Materials provided:
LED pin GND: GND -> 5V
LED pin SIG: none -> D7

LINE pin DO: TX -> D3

--

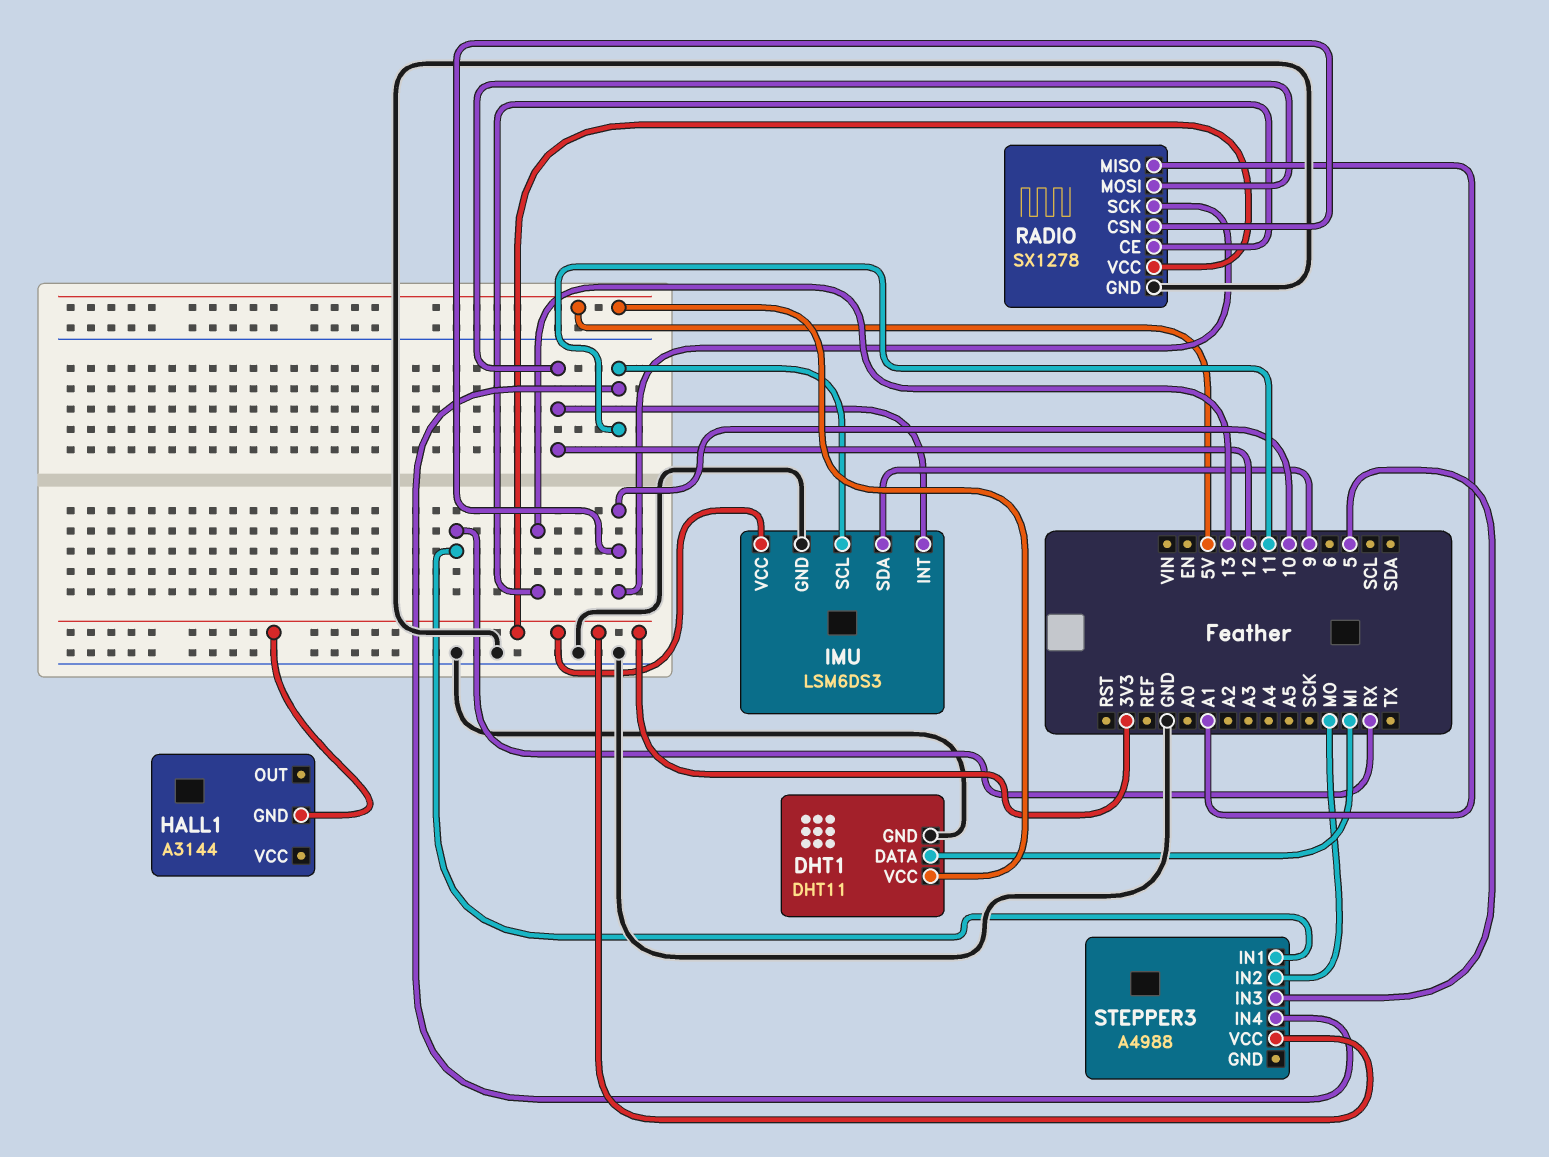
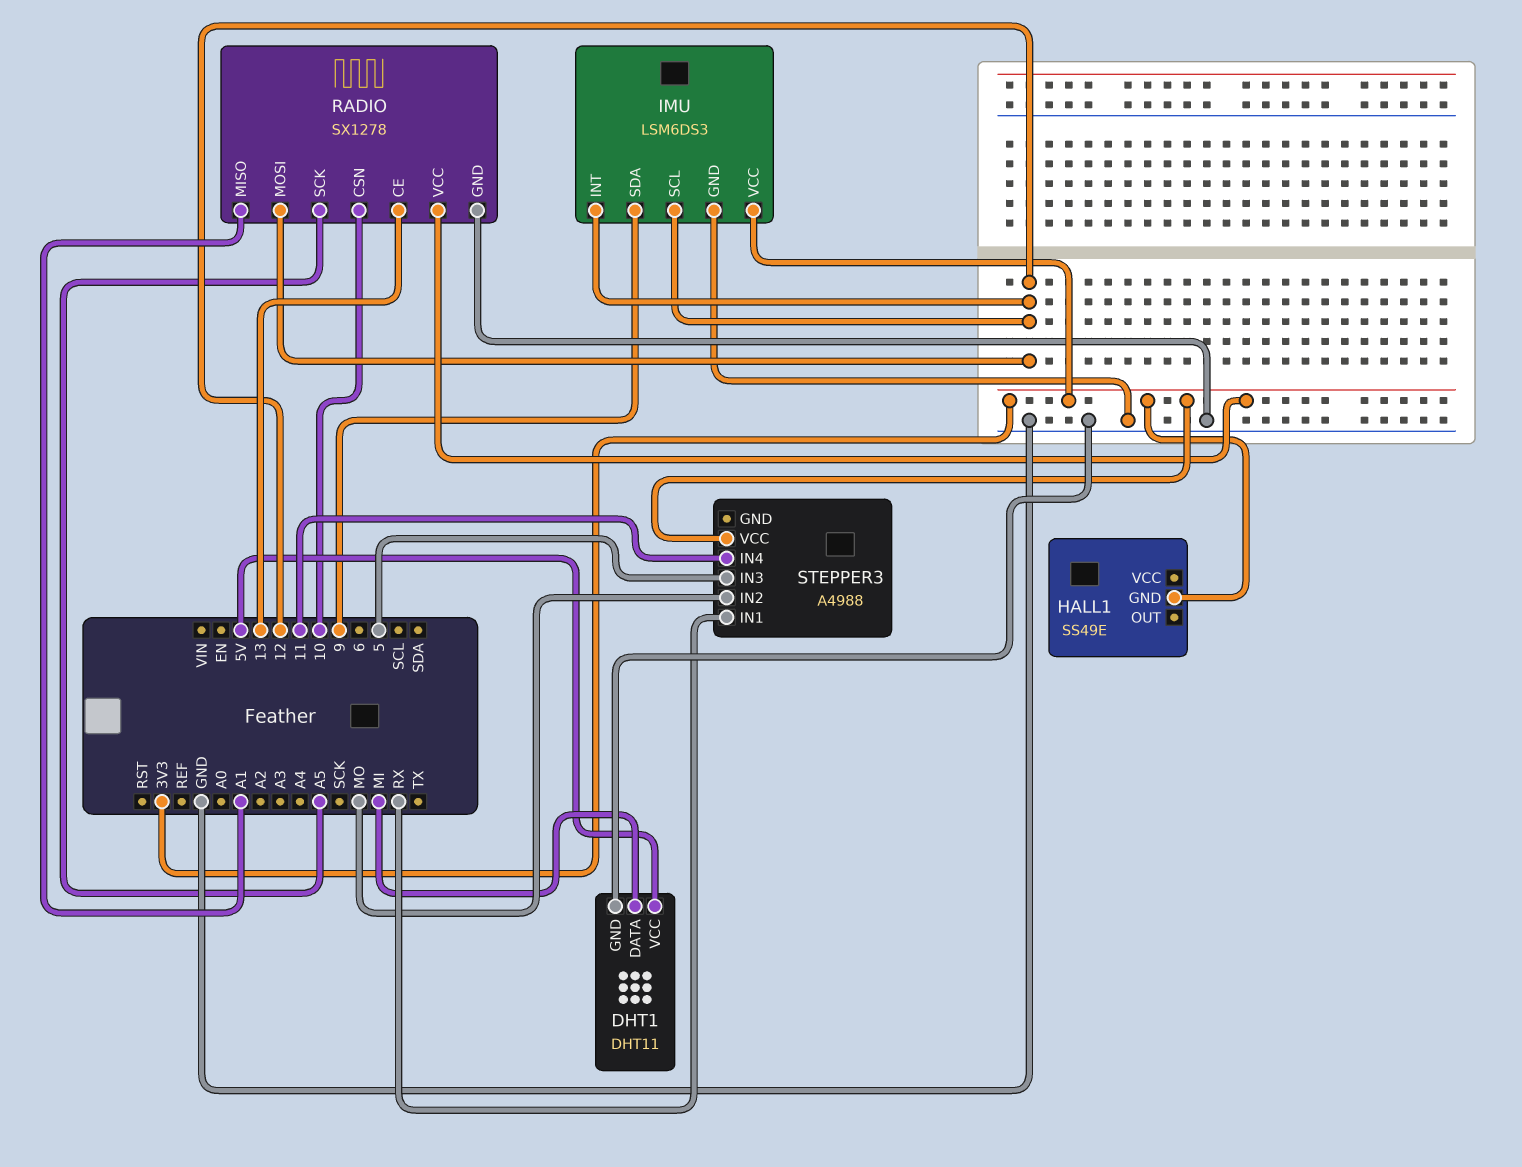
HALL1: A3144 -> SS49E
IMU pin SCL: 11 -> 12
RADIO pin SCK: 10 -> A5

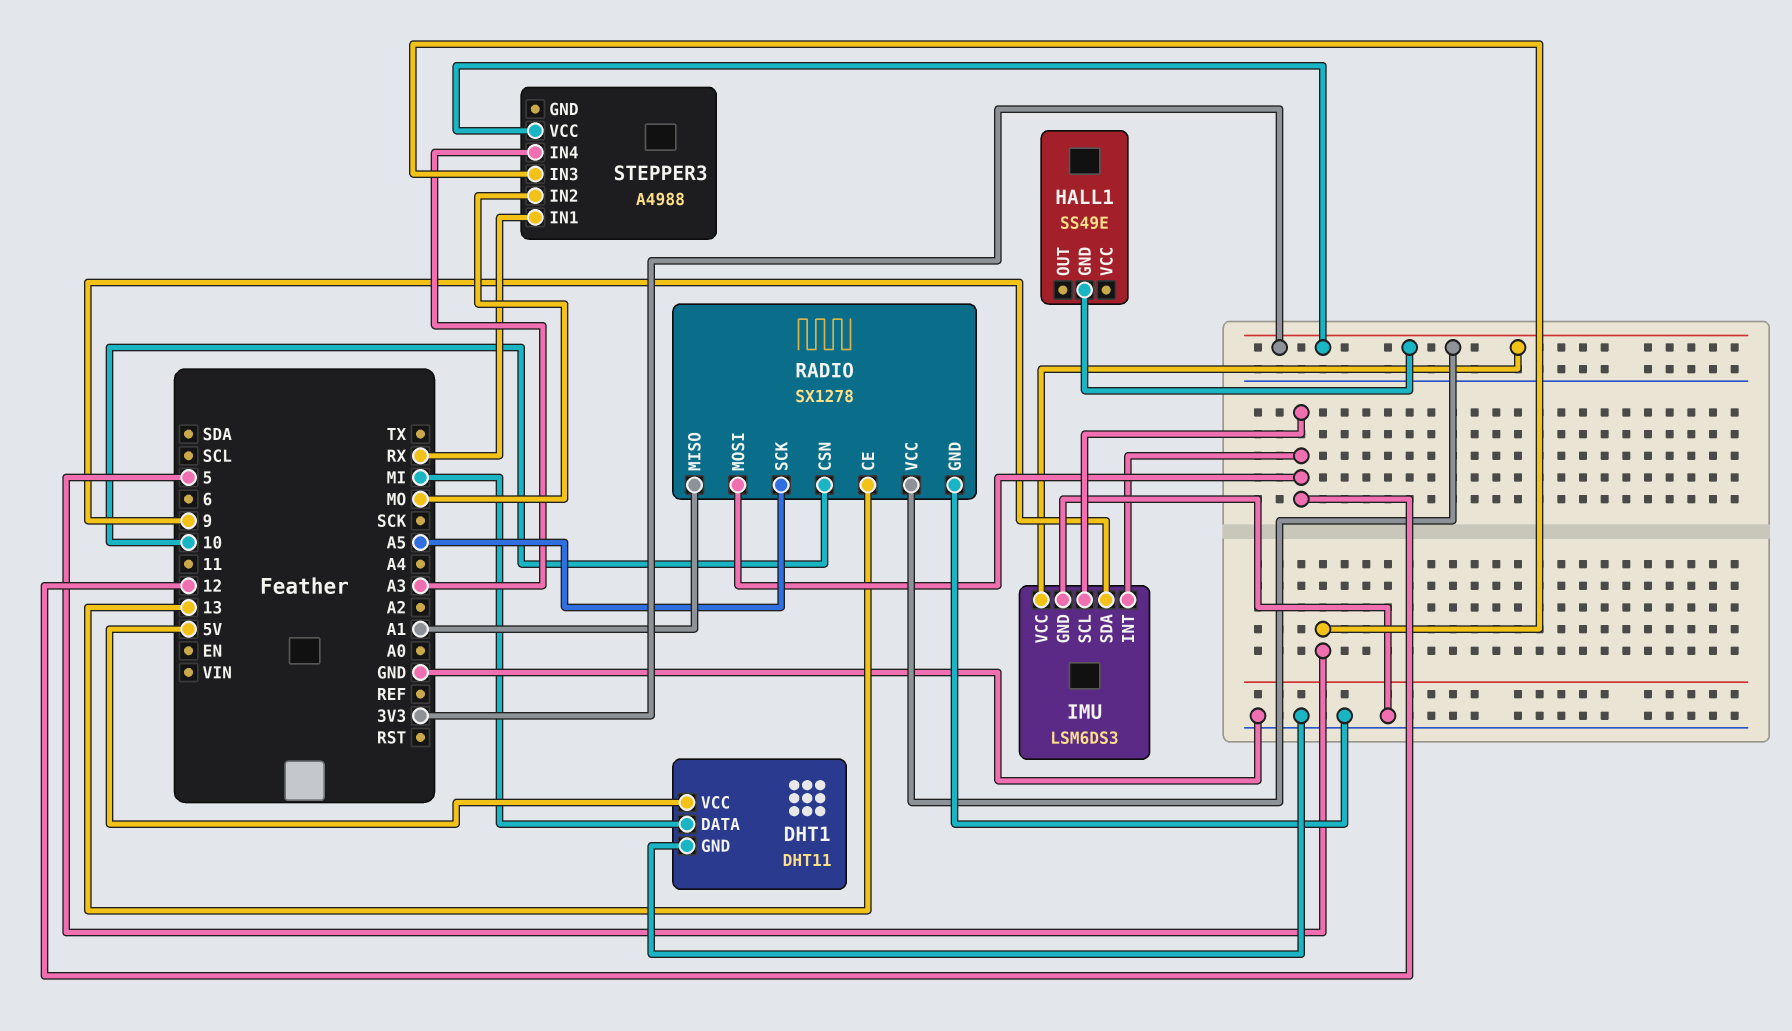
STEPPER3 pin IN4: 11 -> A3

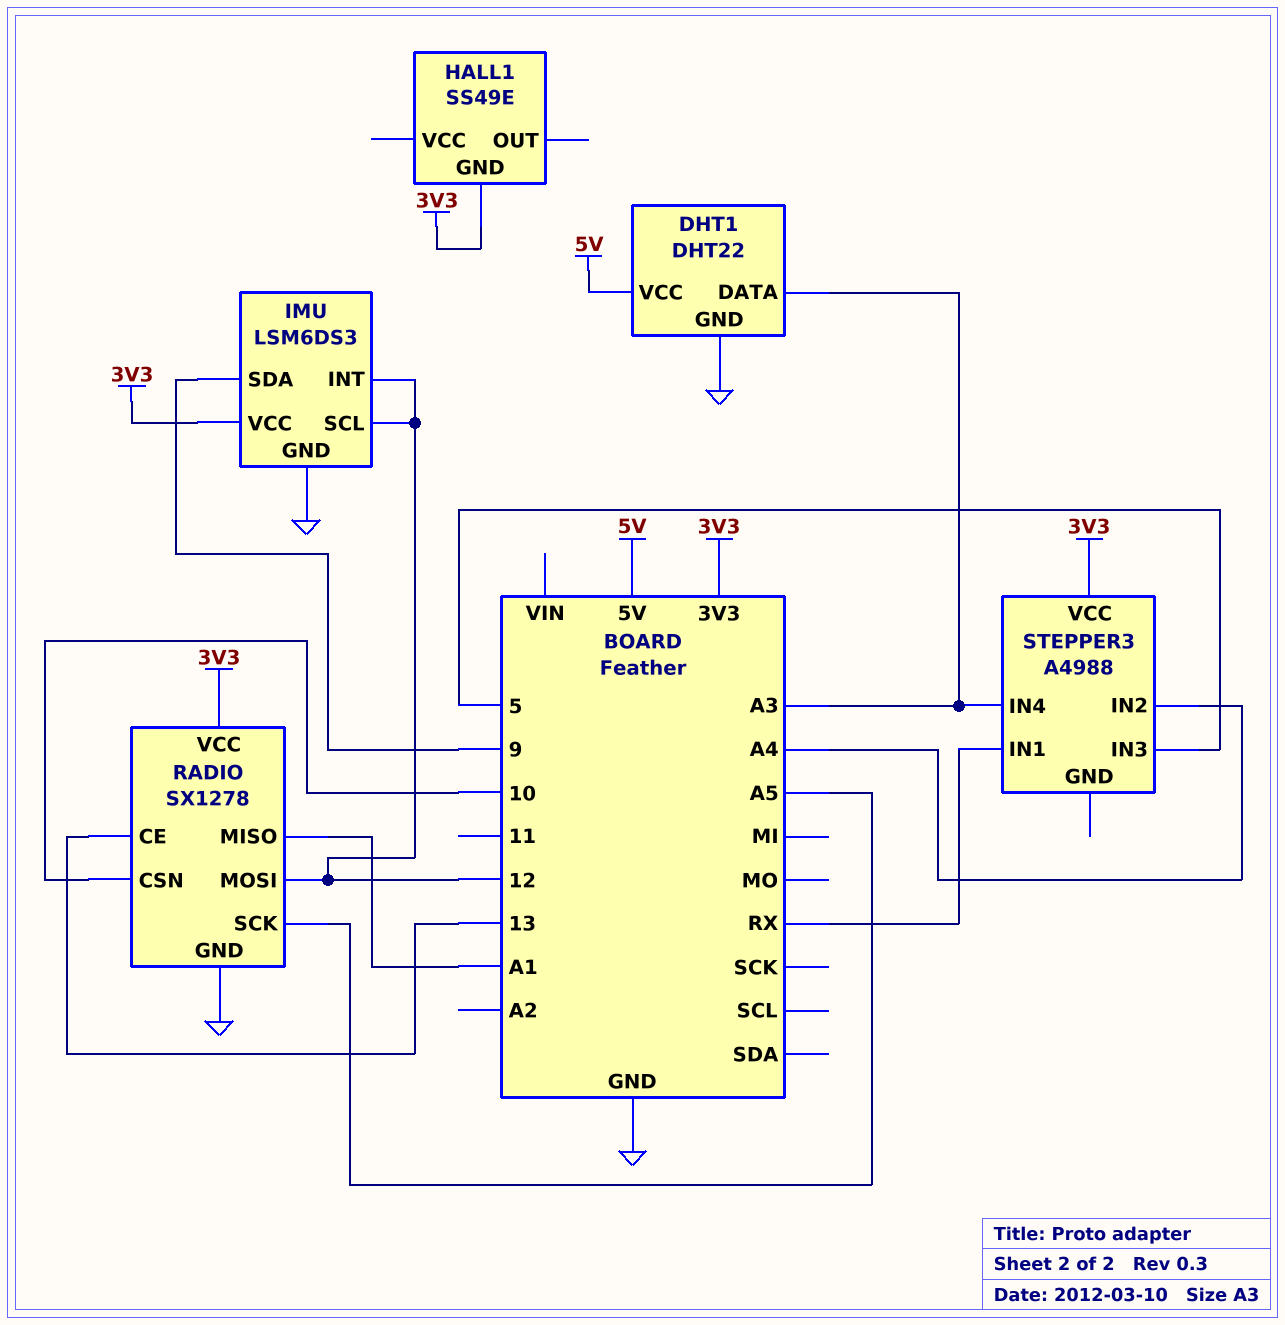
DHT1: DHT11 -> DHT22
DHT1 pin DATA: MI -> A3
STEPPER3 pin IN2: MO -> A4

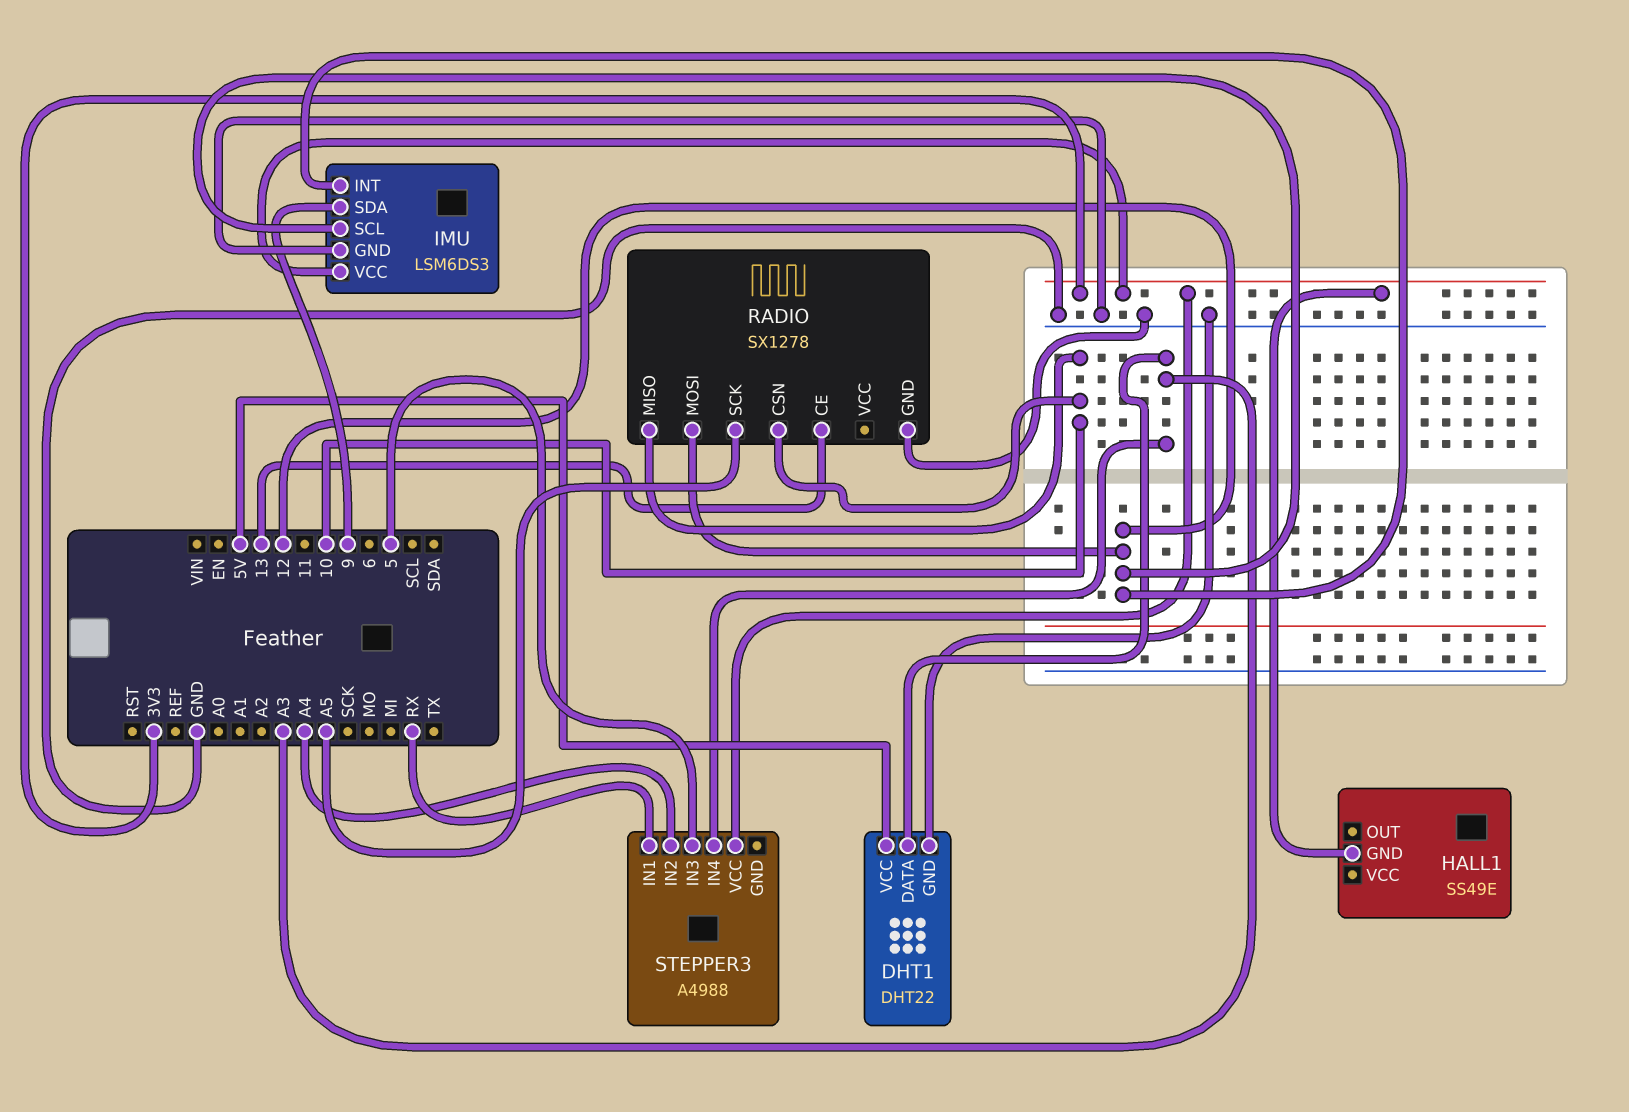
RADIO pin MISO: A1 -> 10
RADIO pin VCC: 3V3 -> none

Exercise aim: Repeat exactly the stretch of the listing above that starts with the line holding "STEPPER3 pin IN2: MO -> A4" and finishes with the line holding "RADIO pin VCC: 3V3 -> none", both included. Skip every picture.

Task result:
STEPPER3 pin IN2: MO -> A4

RADIO pin MISO: A1 -> 10
RADIO pin VCC: 3V3 -> none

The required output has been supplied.